START Record extracts

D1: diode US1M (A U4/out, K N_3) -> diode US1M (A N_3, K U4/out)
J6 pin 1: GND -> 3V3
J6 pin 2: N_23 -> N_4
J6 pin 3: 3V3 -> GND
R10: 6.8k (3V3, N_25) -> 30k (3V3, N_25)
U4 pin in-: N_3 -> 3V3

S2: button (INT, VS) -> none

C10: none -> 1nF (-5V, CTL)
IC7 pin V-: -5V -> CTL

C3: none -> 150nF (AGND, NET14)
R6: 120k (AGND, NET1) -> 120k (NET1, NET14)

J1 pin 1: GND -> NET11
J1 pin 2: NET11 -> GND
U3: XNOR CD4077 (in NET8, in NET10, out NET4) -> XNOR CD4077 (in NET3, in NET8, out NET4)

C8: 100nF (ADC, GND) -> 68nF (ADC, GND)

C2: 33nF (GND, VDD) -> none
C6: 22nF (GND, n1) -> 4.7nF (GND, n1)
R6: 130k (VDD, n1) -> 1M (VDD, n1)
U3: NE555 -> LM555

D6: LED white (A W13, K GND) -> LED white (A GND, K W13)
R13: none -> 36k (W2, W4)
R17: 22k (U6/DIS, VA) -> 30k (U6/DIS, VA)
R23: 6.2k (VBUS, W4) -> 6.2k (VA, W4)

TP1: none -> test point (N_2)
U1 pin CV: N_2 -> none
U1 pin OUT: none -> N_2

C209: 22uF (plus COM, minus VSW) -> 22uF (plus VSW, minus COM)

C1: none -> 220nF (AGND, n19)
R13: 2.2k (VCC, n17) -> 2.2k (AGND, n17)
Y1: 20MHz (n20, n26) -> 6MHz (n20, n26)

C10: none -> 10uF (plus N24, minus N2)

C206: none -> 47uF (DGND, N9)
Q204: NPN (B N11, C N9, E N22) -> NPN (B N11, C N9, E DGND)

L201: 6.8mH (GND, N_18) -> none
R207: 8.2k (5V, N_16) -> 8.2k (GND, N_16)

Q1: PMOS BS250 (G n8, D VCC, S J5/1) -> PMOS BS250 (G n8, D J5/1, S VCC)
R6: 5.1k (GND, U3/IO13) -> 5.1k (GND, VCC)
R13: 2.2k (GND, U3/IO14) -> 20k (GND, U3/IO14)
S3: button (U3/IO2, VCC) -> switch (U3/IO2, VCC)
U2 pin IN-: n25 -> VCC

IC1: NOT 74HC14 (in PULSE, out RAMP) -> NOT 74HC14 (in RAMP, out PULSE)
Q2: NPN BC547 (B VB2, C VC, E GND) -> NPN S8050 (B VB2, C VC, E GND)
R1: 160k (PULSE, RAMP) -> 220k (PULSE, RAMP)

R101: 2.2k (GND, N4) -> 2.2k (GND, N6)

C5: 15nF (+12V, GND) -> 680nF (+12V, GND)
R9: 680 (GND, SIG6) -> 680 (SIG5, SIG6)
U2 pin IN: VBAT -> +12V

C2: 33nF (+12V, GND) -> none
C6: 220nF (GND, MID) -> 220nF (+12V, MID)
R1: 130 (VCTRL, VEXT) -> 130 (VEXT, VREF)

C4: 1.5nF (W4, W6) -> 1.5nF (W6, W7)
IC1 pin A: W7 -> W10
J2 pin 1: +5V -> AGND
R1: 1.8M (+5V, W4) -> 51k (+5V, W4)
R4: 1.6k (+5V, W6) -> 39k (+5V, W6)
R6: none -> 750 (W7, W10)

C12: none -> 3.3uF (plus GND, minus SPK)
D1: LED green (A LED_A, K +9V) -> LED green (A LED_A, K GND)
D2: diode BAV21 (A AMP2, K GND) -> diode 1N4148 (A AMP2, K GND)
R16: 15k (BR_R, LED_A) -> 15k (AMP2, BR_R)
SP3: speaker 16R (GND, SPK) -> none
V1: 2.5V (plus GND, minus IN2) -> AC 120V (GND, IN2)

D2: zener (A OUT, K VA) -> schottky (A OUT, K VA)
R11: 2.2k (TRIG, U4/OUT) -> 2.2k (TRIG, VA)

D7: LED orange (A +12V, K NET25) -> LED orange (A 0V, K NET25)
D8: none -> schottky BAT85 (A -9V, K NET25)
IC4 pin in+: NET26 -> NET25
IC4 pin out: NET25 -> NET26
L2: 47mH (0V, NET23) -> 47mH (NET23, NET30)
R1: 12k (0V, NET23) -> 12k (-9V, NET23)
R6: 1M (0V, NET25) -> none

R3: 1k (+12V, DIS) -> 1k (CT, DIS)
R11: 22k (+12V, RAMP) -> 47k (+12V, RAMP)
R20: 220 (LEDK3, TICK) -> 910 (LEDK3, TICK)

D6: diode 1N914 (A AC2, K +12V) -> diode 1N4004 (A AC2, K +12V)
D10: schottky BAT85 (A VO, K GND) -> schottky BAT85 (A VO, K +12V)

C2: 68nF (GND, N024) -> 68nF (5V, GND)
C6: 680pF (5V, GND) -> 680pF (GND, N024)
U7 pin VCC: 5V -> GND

END Record extracts

**What is expected:** When you repeat the lines, start with the first line of the material and end with the line that contains "C12: none -> 3.3uF (plus GND, minus SPK)", keeping both and reproducing each exactly, with nothing added.

**Task solution:**
D1: diode US1M (A U4/out, K N_3) -> diode US1M (A N_3, K U4/out)
J6 pin 1: GND -> 3V3
J6 pin 2: N_23 -> N_4
J6 pin 3: 3V3 -> GND
R10: 6.8k (3V3, N_25) -> 30k (3V3, N_25)
U4 pin in-: N_3 -> 3V3

S2: button (INT, VS) -> none

C10: none -> 1nF (-5V, CTL)
IC7 pin V-: -5V -> CTL

C3: none -> 150nF (AGND, NET14)
R6: 120k (AGND, NET1) -> 120k (NET1, NET14)

J1 pin 1: GND -> NET11
J1 pin 2: NET11 -> GND
U3: XNOR CD4077 (in NET8, in NET10, out NET4) -> XNOR CD4077 (in NET3, in NET8, out NET4)

C8: 100nF (ADC, GND) -> 68nF (ADC, GND)

C2: 33nF (GND, VDD) -> none
C6: 22nF (GND, n1) -> 4.7nF (GND, n1)
R6: 130k (VDD, n1) -> 1M (VDD, n1)
U3: NE555 -> LM555

D6: LED white (A W13, K GND) -> LED white (A GND, K W13)
R13: none -> 36k (W2, W4)
R17: 22k (U6/DIS, VA) -> 30k (U6/DIS, VA)
R23: 6.2k (VBUS, W4) -> 6.2k (VA, W4)

TP1: none -> test point (N_2)
U1 pin CV: N_2 -> none
U1 pin OUT: none -> N_2

C209: 22uF (plus COM, minus VSW) -> 22uF (plus VSW, minus COM)

C1: none -> 220nF (AGND, n19)
R13: 2.2k (VCC, n17) -> 2.2k (AGND, n17)
Y1: 20MHz (n20, n26) -> 6MHz (n20, n26)

C10: none -> 10uF (plus N24, minus N2)

C206: none -> 47uF (DGND, N9)
Q204: NPN (B N11, C N9, E N22) -> NPN (B N11, C N9, E DGND)

L201: 6.8mH (GND, N_18) -> none
R207: 8.2k (5V, N_16) -> 8.2k (GND, N_16)

Q1: PMOS BS250 (G n8, D VCC, S J5/1) -> PMOS BS250 (G n8, D J5/1, S VCC)
R6: 5.1k (GND, U3/IO13) -> 5.1k (GND, VCC)
R13: 2.2k (GND, U3/IO14) -> 20k (GND, U3/IO14)
S3: button (U3/IO2, VCC) -> switch (U3/IO2, VCC)
U2 pin IN-: n25 -> VCC

IC1: NOT 74HC14 (in PULSE, out RAMP) -> NOT 74HC14 (in RAMP, out PULSE)
Q2: NPN BC547 (B VB2, C VC, E GND) -> NPN S8050 (B VB2, C VC, E GND)
R1: 160k (PULSE, RAMP) -> 220k (PULSE, RAMP)

R101: 2.2k (GND, N4) -> 2.2k (GND, N6)

C5: 15nF (+12V, GND) -> 680nF (+12V, GND)
R9: 680 (GND, SIG6) -> 680 (SIG5, SIG6)
U2 pin IN: VBAT -> +12V

C2: 33nF (+12V, GND) -> none
C6: 220nF (GND, MID) -> 220nF (+12V, MID)
R1: 130 (VCTRL, VEXT) -> 130 (VEXT, VREF)

C4: 1.5nF (W4, W6) -> 1.5nF (W6, W7)
IC1 pin A: W7 -> W10
J2 pin 1: +5V -> AGND
R1: 1.8M (+5V, W4) -> 51k (+5V, W4)
R4: 1.6k (+5V, W6) -> 39k (+5V, W6)
R6: none -> 750 (W7, W10)

C12: none -> 3.3uF (plus GND, minus SPK)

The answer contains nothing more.